─── Information given

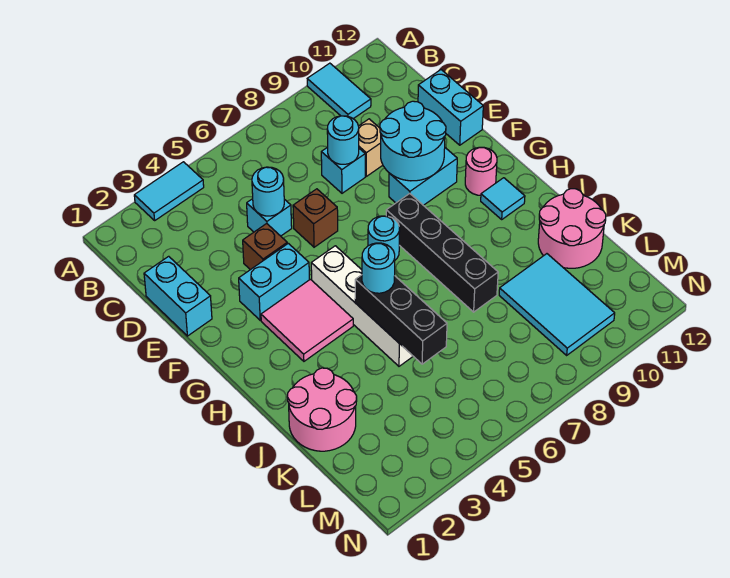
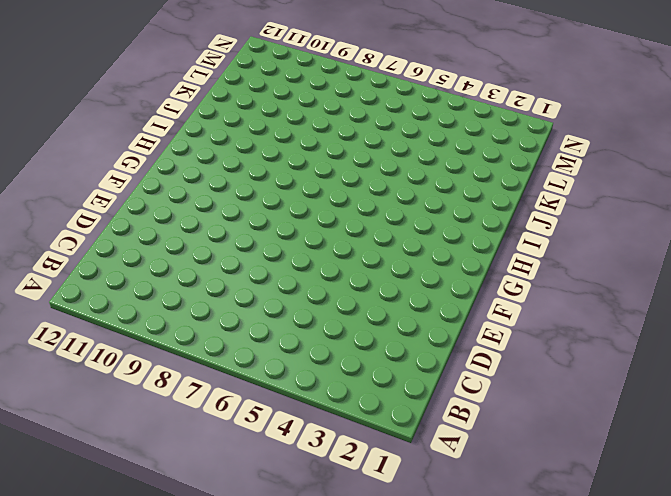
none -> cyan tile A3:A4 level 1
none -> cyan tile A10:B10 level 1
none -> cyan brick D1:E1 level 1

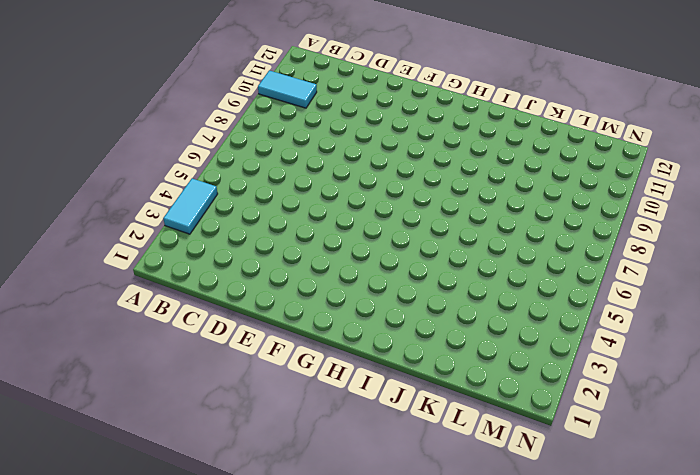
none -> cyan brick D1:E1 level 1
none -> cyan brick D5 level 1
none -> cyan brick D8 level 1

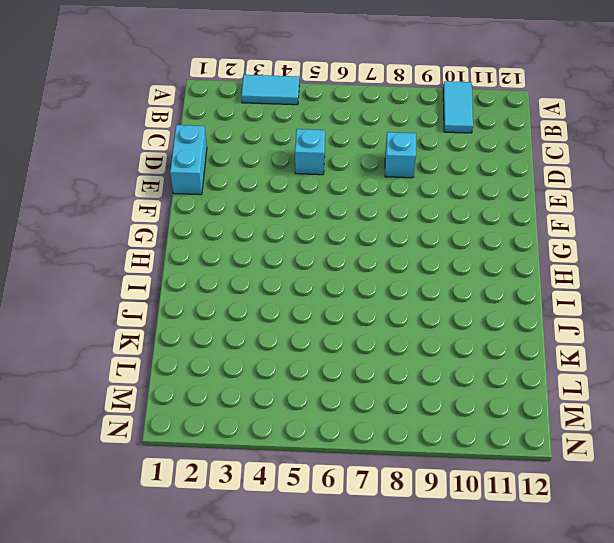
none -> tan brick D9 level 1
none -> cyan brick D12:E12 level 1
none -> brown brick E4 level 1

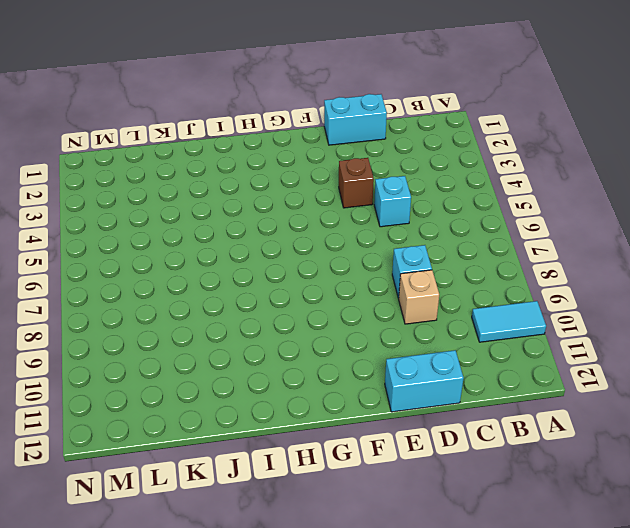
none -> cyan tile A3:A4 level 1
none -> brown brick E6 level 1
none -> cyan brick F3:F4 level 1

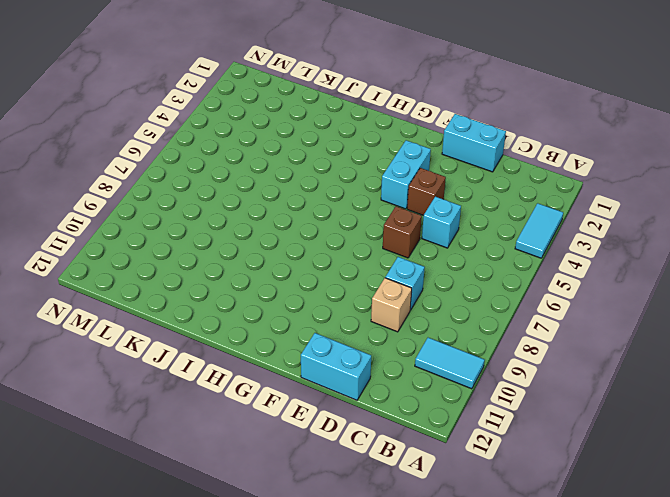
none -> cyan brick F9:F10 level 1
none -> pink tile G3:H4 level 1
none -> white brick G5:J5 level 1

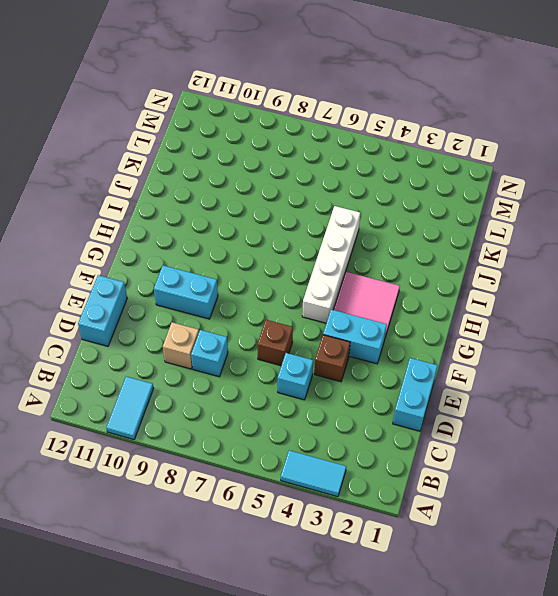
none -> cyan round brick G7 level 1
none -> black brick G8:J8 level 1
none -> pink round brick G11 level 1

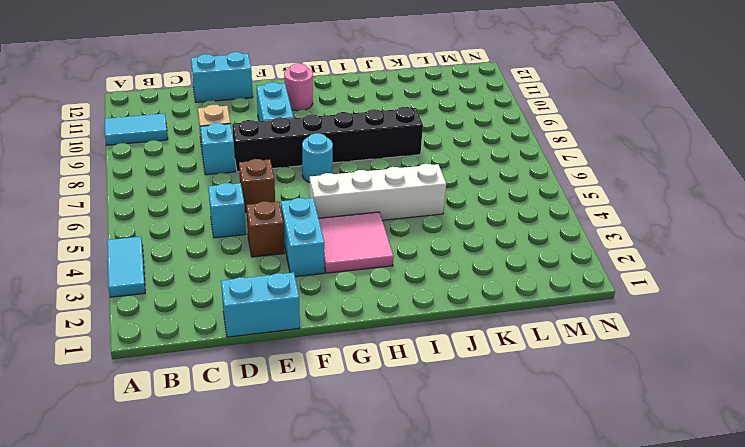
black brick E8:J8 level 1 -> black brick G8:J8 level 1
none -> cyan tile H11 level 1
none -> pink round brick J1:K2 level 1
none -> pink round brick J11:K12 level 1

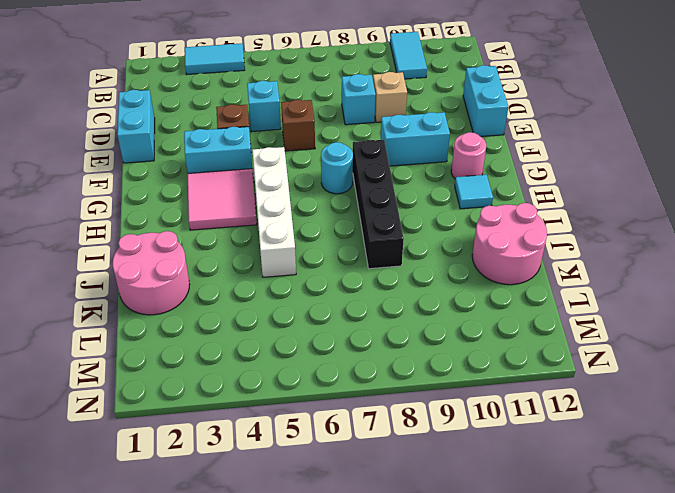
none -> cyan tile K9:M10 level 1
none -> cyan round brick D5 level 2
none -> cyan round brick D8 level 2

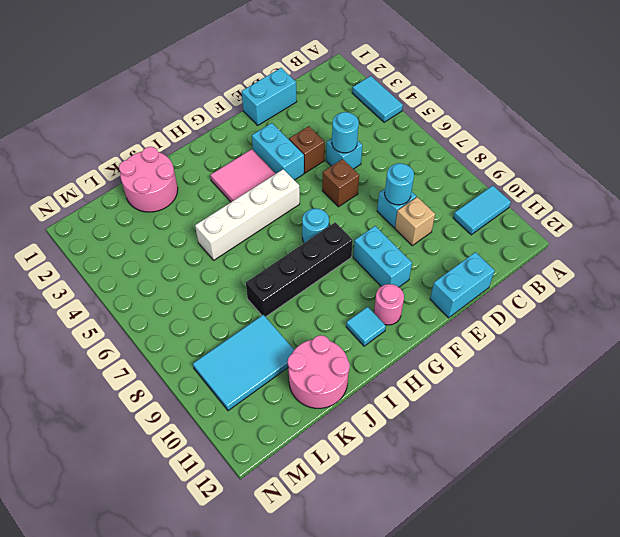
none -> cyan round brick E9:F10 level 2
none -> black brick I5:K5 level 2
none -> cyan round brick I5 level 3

──────

(Task directions)
Pictures aside, repeat every line of the data above exactly.

(Response area)
none -> cyan tile A3:A4 level 1
none -> cyan tile A10:B10 level 1
none -> cyan brick D1:E1 level 1

none -> cyan brick D1:E1 level 1
none -> cyan brick D5 level 1
none -> cyan brick D8 level 1

none -> tan brick D9 level 1
none -> cyan brick D12:E12 level 1
none -> brown brick E4 level 1

none -> cyan tile A3:A4 level 1
none -> brown brick E6 level 1
none -> cyan brick F3:F4 level 1

none -> cyan brick F9:F10 level 1
none -> pink tile G3:H4 level 1
none -> white brick G5:J5 level 1

none -> cyan round brick G7 level 1
none -> black brick G8:J8 level 1
none -> pink round brick G11 level 1

black brick E8:J8 level 1 -> black brick G8:J8 level 1
none -> cyan tile H11 level 1
none -> pink round brick J1:K2 level 1
none -> pink round brick J11:K12 level 1

none -> cyan tile K9:M10 level 1
none -> cyan round brick D5 level 2
none -> cyan round brick D8 level 2

none -> cyan round brick E9:F10 level 2
none -> black brick I5:K5 level 2
none -> cyan round brick I5 level 3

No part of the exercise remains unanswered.